%%

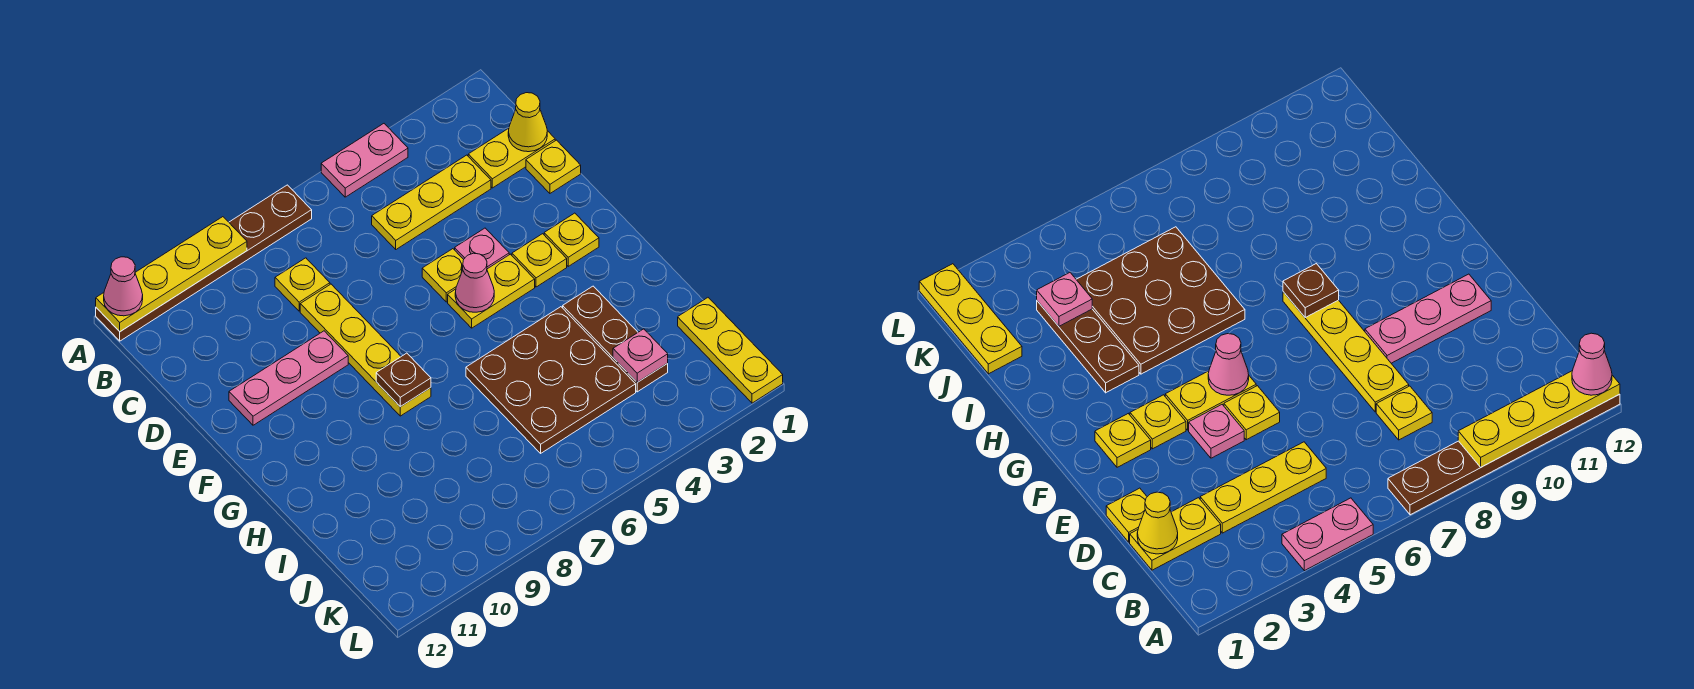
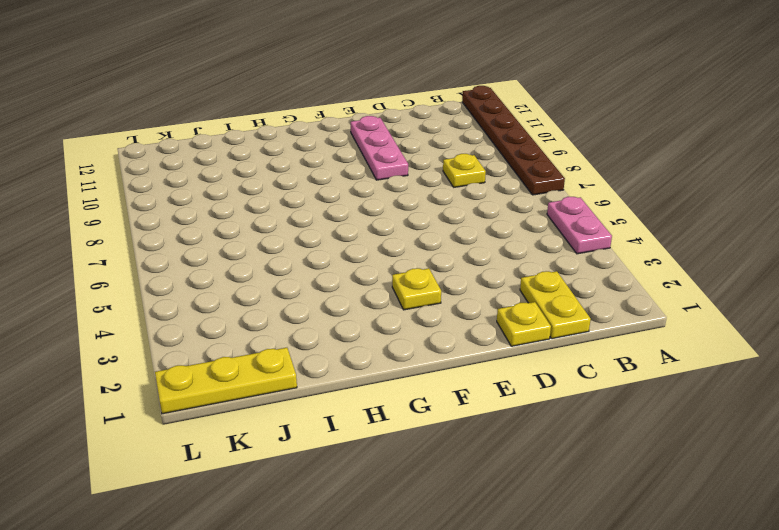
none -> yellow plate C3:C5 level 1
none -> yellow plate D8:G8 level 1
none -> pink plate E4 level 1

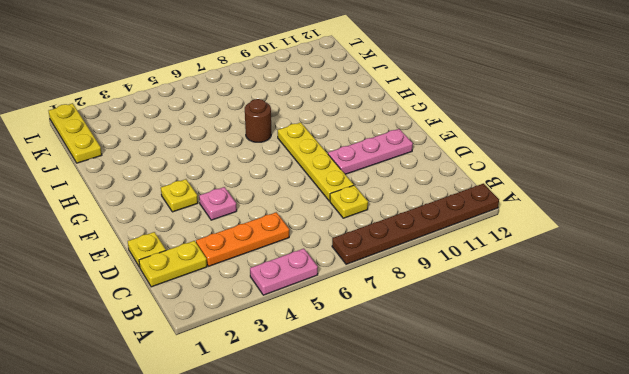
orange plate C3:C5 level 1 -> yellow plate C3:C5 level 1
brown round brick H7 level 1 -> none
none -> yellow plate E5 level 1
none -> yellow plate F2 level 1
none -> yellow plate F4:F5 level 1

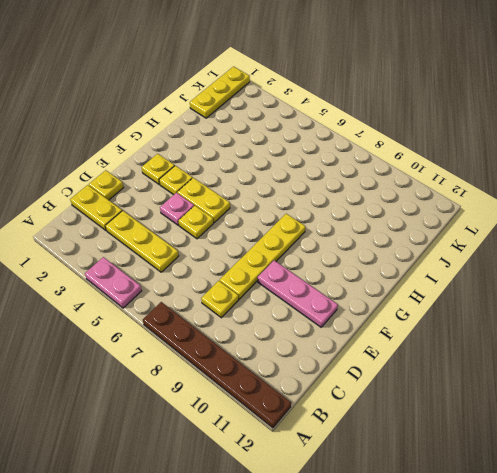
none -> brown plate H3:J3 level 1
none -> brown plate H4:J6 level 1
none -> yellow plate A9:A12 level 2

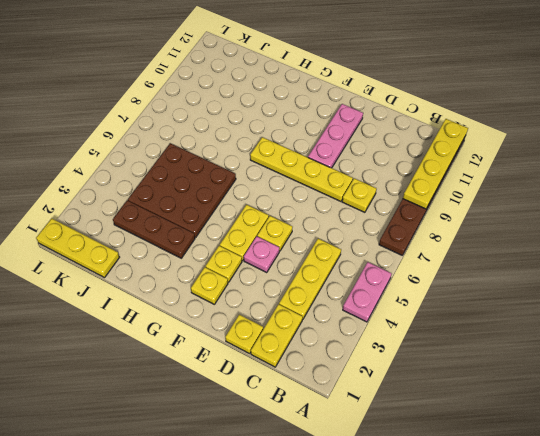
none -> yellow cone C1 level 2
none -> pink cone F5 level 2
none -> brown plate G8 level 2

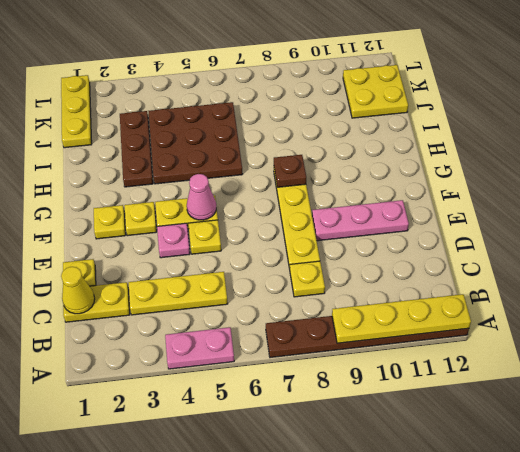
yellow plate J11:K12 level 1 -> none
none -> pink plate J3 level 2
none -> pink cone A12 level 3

%%

Write out again only the lines from the line that contains "none -> brown plate H4:J6 level 1" through the last line of the records, both ends included, without any of the pictures.

[FINISHED TASK]
none -> brown plate H4:J6 level 1
none -> yellow plate A9:A12 level 2

none -> yellow cone C1 level 2
none -> pink cone F5 level 2
none -> brown plate G8 level 2

yellow plate J11:K12 level 1 -> none
none -> pink plate J3 level 2
none -> pink cone A12 level 3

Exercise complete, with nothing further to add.